**Exercise prompt**. Without changing a single word, restate the entries below.

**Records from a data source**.

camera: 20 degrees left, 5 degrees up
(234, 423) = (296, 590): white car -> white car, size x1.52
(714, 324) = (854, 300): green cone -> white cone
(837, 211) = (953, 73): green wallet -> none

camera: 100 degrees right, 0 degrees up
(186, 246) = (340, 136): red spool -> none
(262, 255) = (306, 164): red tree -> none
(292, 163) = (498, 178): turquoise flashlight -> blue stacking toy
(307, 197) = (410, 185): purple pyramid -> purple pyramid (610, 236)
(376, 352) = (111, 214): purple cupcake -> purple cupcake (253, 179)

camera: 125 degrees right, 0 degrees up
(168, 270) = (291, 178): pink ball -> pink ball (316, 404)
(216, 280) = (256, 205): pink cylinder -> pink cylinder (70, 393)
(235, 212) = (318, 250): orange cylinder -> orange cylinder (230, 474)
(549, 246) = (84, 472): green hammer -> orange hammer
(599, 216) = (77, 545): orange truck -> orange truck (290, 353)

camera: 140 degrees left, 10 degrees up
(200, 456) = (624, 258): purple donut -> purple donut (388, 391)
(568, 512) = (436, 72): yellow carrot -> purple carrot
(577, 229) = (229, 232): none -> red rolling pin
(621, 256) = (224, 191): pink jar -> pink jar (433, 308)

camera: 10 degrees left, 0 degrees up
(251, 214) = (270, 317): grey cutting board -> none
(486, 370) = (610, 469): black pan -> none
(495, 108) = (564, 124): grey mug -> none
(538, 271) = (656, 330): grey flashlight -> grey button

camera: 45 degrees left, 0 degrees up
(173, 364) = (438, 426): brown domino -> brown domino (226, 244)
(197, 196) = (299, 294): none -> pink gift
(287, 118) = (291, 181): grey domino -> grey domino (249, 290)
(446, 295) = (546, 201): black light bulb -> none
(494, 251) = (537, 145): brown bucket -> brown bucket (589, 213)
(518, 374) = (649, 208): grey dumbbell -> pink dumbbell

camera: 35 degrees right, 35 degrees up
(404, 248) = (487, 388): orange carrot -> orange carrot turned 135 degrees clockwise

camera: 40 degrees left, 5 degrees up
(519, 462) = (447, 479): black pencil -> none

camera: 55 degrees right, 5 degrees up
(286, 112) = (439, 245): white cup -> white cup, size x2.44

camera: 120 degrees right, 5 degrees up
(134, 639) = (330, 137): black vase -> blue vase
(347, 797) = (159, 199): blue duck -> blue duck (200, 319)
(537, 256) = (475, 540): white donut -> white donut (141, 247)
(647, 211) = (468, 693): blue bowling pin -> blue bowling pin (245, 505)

**Completed exercise**.
camera: 20 degrees left, 5 degrees up
(234, 423) = (296, 590): white car -> white car, size x1.52
(714, 324) = (854, 300): green cone -> white cone
(837, 211) = (953, 73): green wallet -> none

camera: 100 degrees right, 0 degrees up
(186, 246) = (340, 136): red spool -> none
(262, 255) = (306, 164): red tree -> none
(292, 163) = (498, 178): turquoise flashlight -> blue stacking toy
(307, 197) = (410, 185): purple pyramid -> purple pyramid (610, 236)
(376, 352) = (111, 214): purple cupcake -> purple cupcake (253, 179)

camera: 125 degrees right, 0 degrees up
(168, 270) = (291, 178): pink ball -> pink ball (316, 404)
(216, 280) = (256, 205): pink cylinder -> pink cylinder (70, 393)
(235, 212) = (318, 250): orange cylinder -> orange cylinder (230, 474)
(549, 246) = (84, 472): green hammer -> orange hammer
(599, 216) = (77, 545): orange truck -> orange truck (290, 353)

camera: 140 degrees left, 10 degrees up
(200, 456) = (624, 258): purple donut -> purple donut (388, 391)
(568, 512) = (436, 72): yellow carrot -> purple carrot
(577, 229) = (229, 232): none -> red rolling pin
(621, 256) = (224, 191): pink jar -> pink jar (433, 308)

camera: 10 degrees left, 0 degrees up
(251, 214) = (270, 317): grey cutting board -> none
(486, 370) = (610, 469): black pan -> none
(495, 108) = (564, 124): grey mug -> none
(538, 271) = (656, 330): grey flashlight -> grey button

camera: 45 degrees left, 0 degrees up
(173, 364) = (438, 426): brown domino -> brown domino (226, 244)
(197, 196) = (299, 294): none -> pink gift
(287, 118) = (291, 181): grey domino -> grey domino (249, 290)
(446, 295) = (546, 201): black light bulb -> none
(494, 251) = (537, 145): brown bucket -> brown bucket (589, 213)
(518, 374) = (649, 208): grey dumbbell -> pink dumbbell

camera: 35 degrees right, 35 degrees up
(404, 248) = (487, 388): orange carrot -> orange carrot turned 135 degrees clockwise

camera: 40 degrees left, 5 degrees up
(519, 462) = (447, 479): black pencil -> none

camera: 55 degrees right, 5 degrees up
(286, 112) = (439, 245): white cup -> white cup, size x2.44

camera: 120 degrees right, 5 degrees up
(134, 639) = (330, 137): black vase -> blue vase
(347, 797) = (159, 199): blue duck -> blue duck (200, 319)
(537, 256) = (475, 540): white donut -> white donut (141, 247)
(647, 211) = (468, 693): blue bowling pin -> blue bowling pin (245, 505)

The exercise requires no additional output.